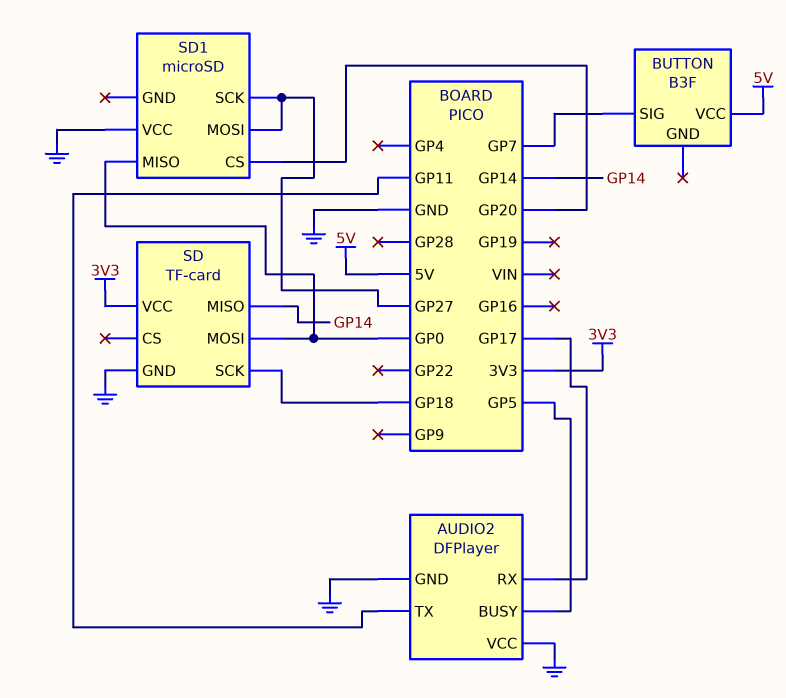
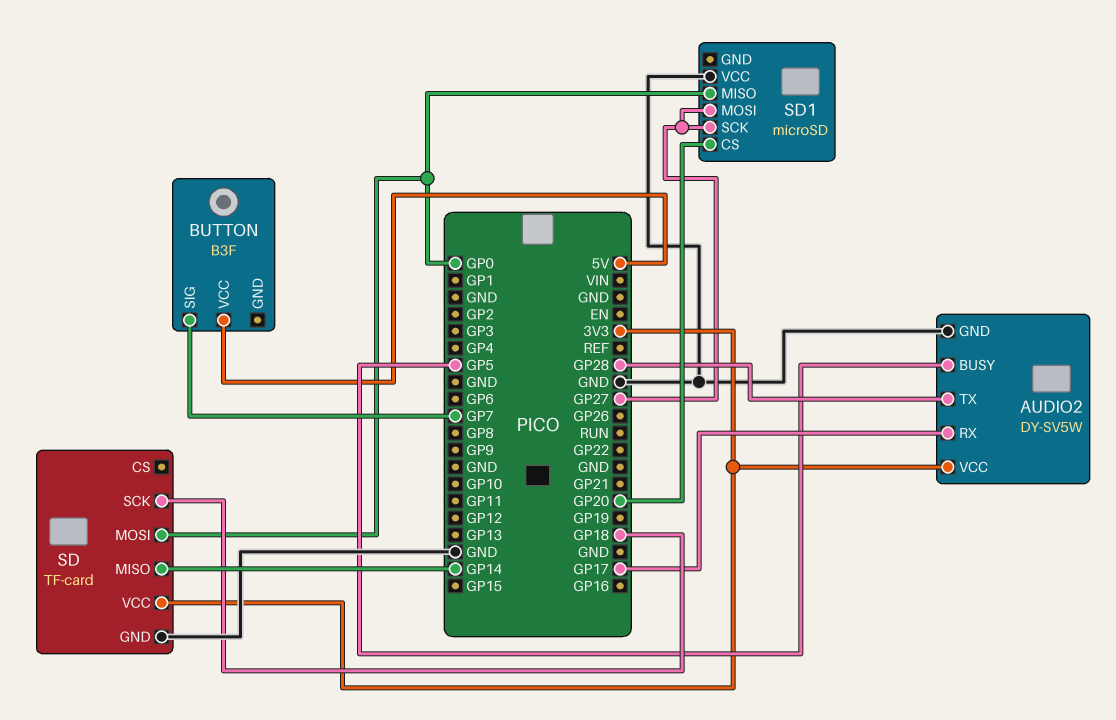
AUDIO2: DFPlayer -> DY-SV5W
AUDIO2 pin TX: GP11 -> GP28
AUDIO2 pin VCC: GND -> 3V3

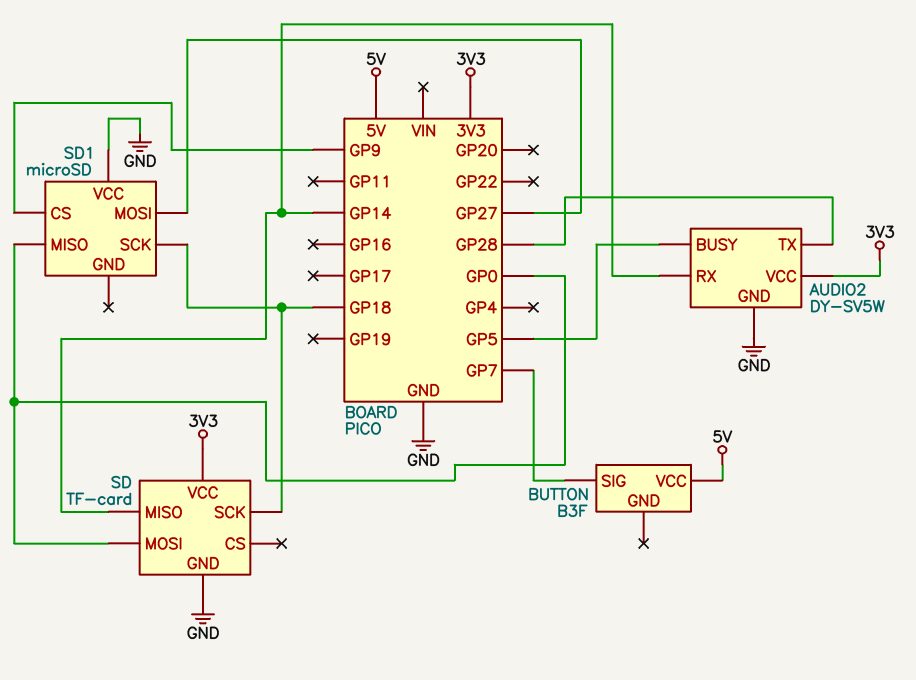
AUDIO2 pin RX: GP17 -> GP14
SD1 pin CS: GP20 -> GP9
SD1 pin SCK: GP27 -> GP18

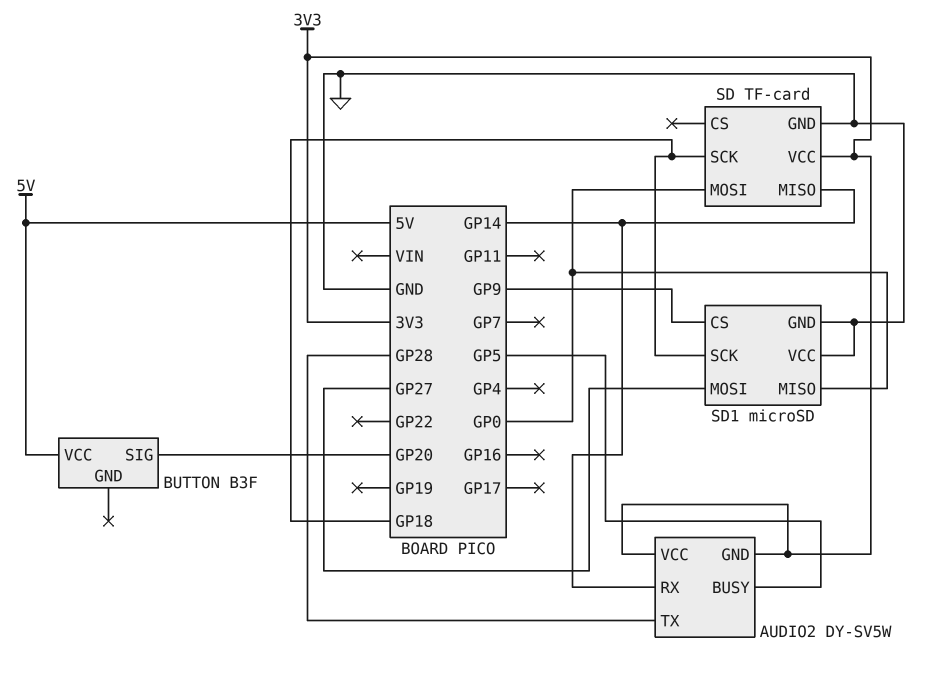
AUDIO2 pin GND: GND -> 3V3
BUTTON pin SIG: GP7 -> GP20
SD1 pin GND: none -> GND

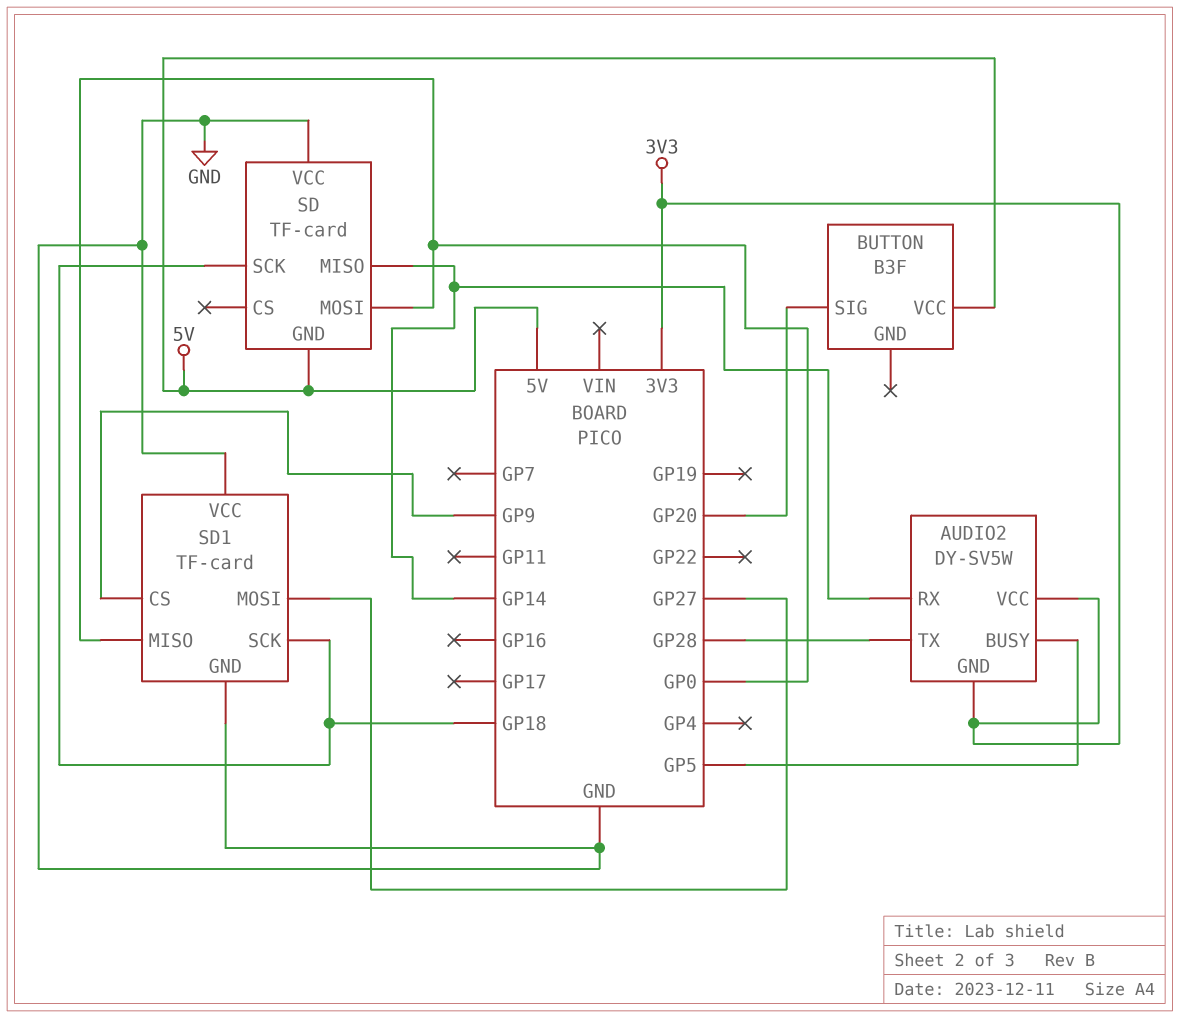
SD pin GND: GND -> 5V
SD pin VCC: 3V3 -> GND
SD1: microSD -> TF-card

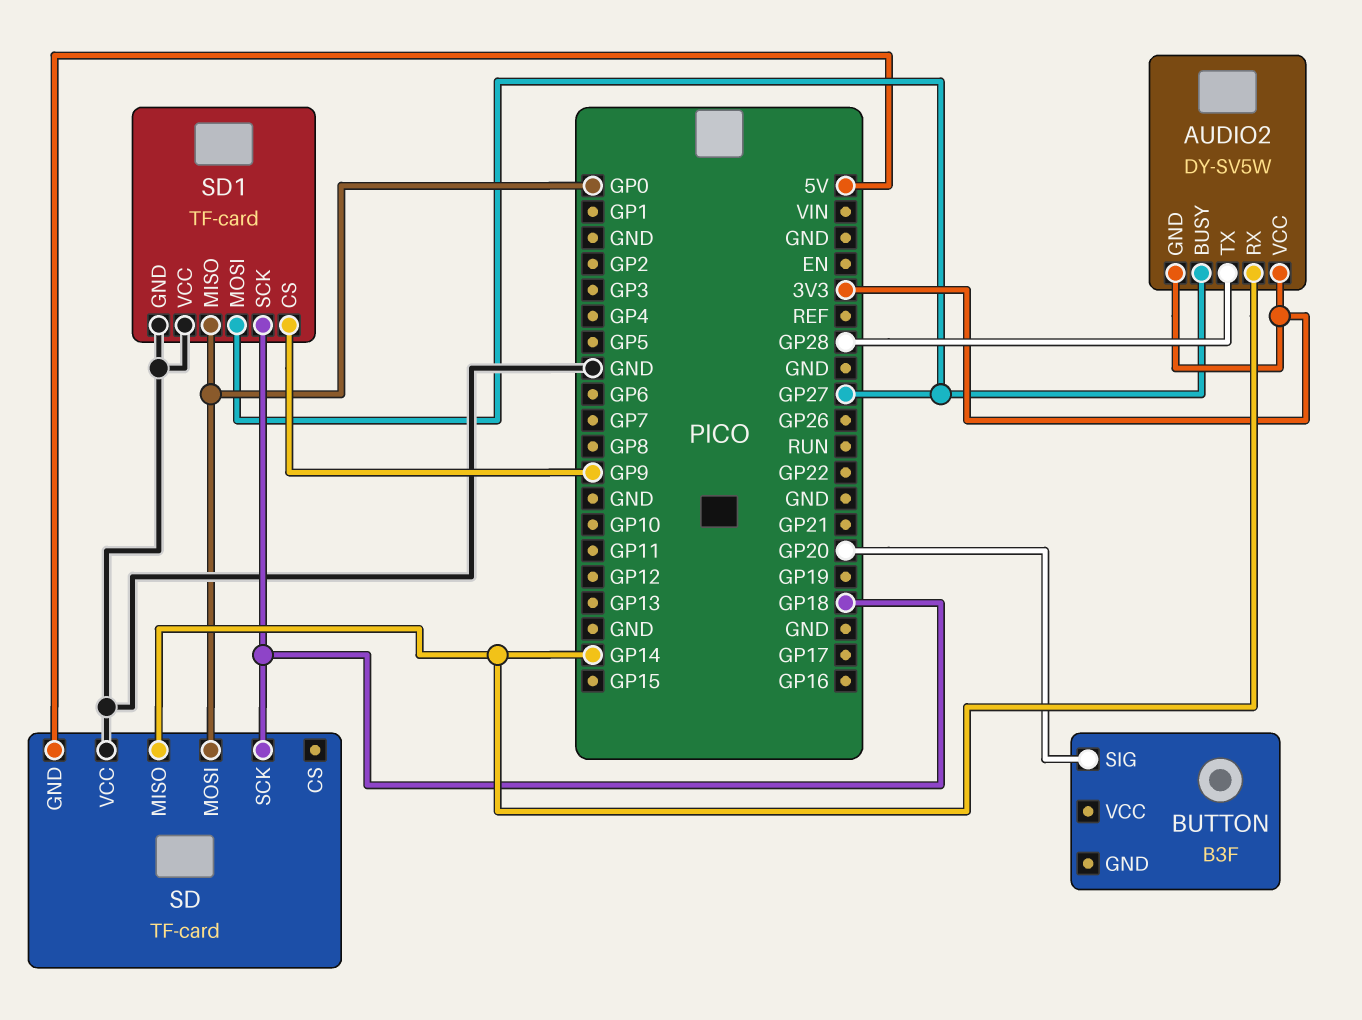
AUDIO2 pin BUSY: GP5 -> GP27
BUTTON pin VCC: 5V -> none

### [ASSIGNED TASK]
The entire listing above is to be copied exactly, with all pictures omitted.

### [REPLY]
AUDIO2: DFPlayer -> DY-SV5W
AUDIO2 pin TX: GP11 -> GP28
AUDIO2 pin VCC: GND -> 3V3

AUDIO2 pin RX: GP17 -> GP14
SD1 pin CS: GP20 -> GP9
SD1 pin SCK: GP27 -> GP18

AUDIO2 pin GND: GND -> 3V3
BUTTON pin SIG: GP7 -> GP20
SD1 pin GND: none -> GND

SD pin GND: GND -> 5V
SD pin VCC: 3V3 -> GND
SD1: microSD -> TF-card

AUDIO2 pin BUSY: GP5 -> GP27
BUTTON pin VCC: 5V -> none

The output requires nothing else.